→ **WHAT TO WORK ON**
Would you retype exactly the lines from the one containing "The Pokal/rosa moved" through the last line of the records below, and nothing else?

───── THE DATA

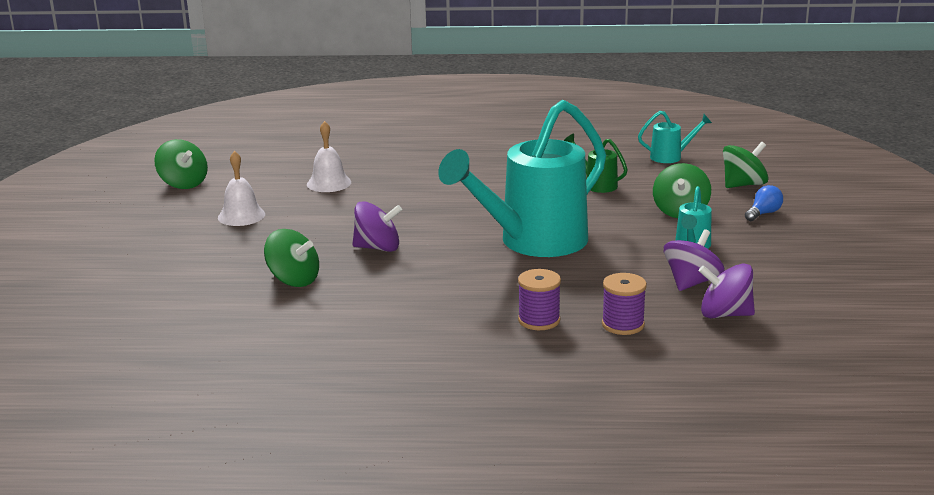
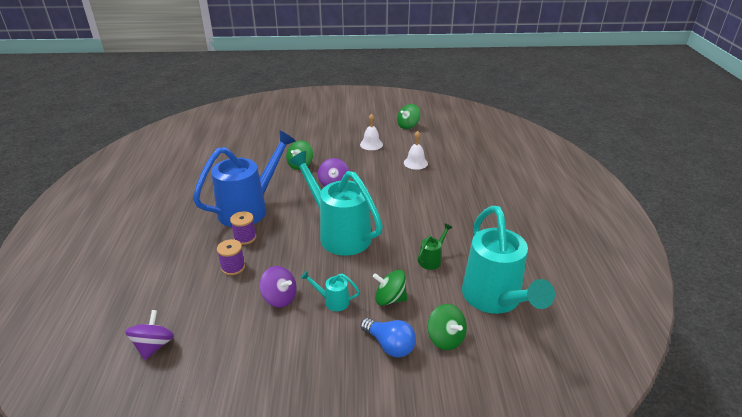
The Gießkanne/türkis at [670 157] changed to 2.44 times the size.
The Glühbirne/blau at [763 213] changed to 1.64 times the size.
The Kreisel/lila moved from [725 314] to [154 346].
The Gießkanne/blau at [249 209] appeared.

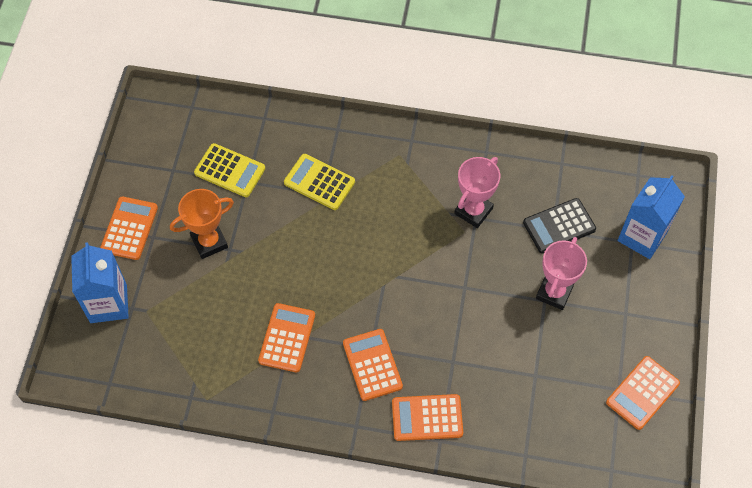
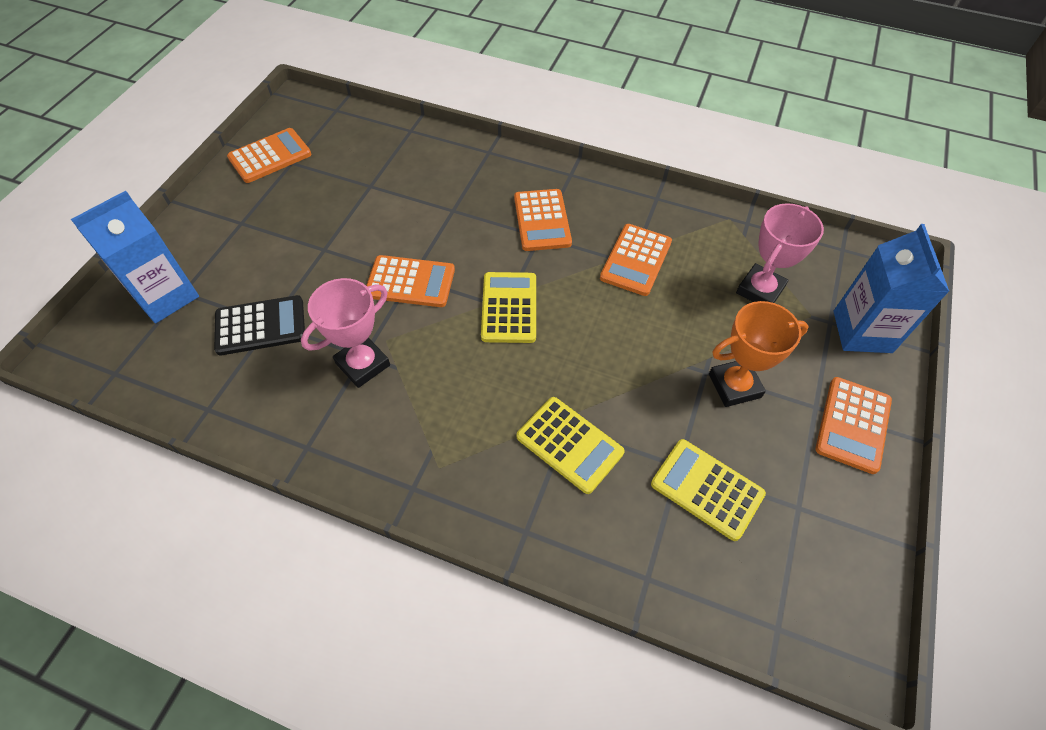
The Pokal/rosa moved from [554 292] to [760 290].
The Taschenrechner/orange moved from [427 418] to [410 282].
The Taschenrechner/gelb at [509 308] appeared.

──────────

→ **COMPLETED TASK**
The Pokal/rosa moved from [554 292] to [760 290].
The Taschenrechner/orange moved from [427 418] to [410 282].
The Taschenrechner/gelb at [509 308] appeared.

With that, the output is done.